### Directions
Word for word, transcribe the data below from the line with "pink traffic cone: [176,59,221,116]" to the line with "purple plate: [238,111,301,152]", keeping both of those lines.

[Provided records — start]

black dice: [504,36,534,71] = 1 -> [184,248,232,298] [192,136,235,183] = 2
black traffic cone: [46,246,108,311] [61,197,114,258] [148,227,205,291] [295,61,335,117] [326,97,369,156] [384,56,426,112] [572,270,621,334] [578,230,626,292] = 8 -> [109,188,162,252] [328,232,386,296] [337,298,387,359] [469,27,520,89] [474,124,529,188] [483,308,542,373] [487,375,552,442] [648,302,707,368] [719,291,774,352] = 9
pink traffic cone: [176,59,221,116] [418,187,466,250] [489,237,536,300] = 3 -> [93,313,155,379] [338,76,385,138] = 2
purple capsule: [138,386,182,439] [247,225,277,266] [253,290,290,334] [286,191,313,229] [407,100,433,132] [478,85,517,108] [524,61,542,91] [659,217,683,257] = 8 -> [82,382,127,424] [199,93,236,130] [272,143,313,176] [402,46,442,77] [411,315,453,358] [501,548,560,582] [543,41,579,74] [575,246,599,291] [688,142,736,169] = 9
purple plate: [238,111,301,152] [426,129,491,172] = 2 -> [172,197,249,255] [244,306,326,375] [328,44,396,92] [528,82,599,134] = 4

[Provided records — finish]
[Provided records — start]

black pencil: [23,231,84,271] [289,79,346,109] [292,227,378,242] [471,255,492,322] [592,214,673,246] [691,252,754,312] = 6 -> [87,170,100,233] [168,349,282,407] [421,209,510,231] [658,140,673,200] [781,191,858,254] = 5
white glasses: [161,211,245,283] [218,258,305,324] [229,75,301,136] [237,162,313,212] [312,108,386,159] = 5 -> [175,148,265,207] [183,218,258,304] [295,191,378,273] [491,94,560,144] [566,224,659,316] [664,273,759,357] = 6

[Provided records — finish]
[Provided records — start]

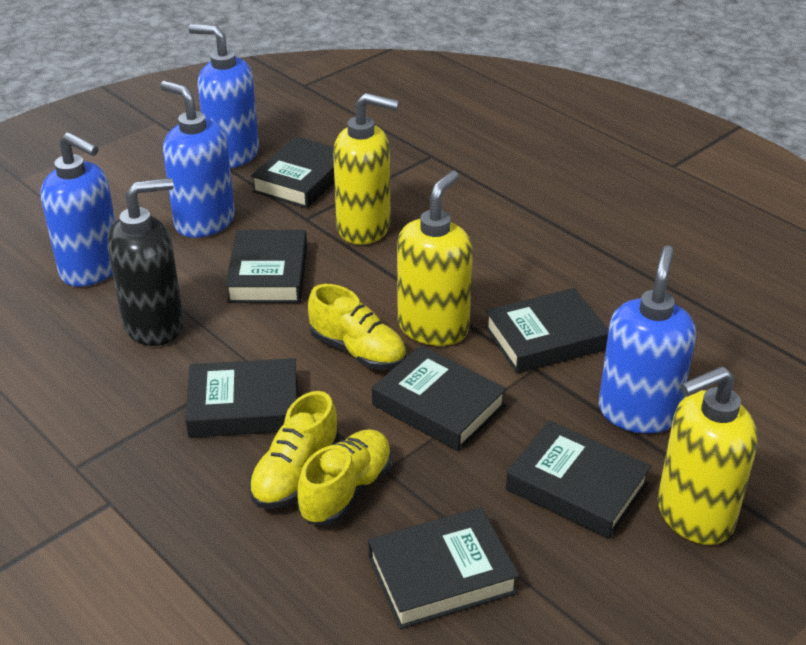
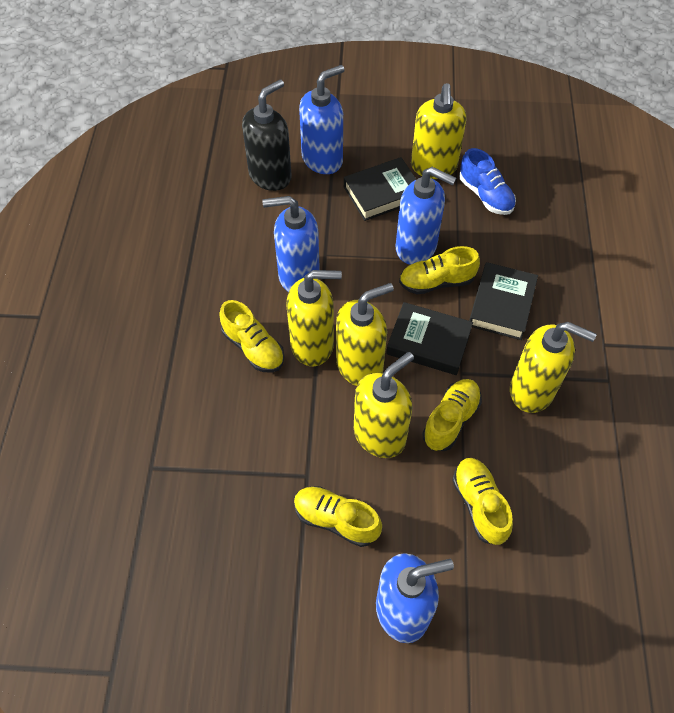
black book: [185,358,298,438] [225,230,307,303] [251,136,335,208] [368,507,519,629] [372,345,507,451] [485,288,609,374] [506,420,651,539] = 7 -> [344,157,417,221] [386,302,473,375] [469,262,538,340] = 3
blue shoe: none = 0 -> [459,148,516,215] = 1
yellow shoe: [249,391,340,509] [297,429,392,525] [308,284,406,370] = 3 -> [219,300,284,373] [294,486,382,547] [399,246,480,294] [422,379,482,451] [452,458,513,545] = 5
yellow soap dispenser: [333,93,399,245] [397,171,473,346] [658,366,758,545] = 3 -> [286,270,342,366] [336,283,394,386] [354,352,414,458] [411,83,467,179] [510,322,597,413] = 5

[Provided records — finish]

### Task solution
pink traffic cone: [176,59,221,116] [418,187,466,250] [489,237,536,300] = 3 -> [93,313,155,379] [338,76,385,138] = 2
purple capsule: [138,386,182,439] [247,225,277,266] [253,290,290,334] [286,191,313,229] [407,100,433,132] [478,85,517,108] [524,61,542,91] [659,217,683,257] = 8 -> [82,382,127,424] [199,93,236,130] [272,143,313,176] [402,46,442,77] [411,315,453,358] [501,548,560,582] [543,41,579,74] [575,246,599,291] [688,142,736,169] = 9
purple plate: [238,111,301,152] [426,129,491,172] = 2 -> [172,197,249,255] [244,306,326,375] [328,44,396,92] [528,82,599,134] = 4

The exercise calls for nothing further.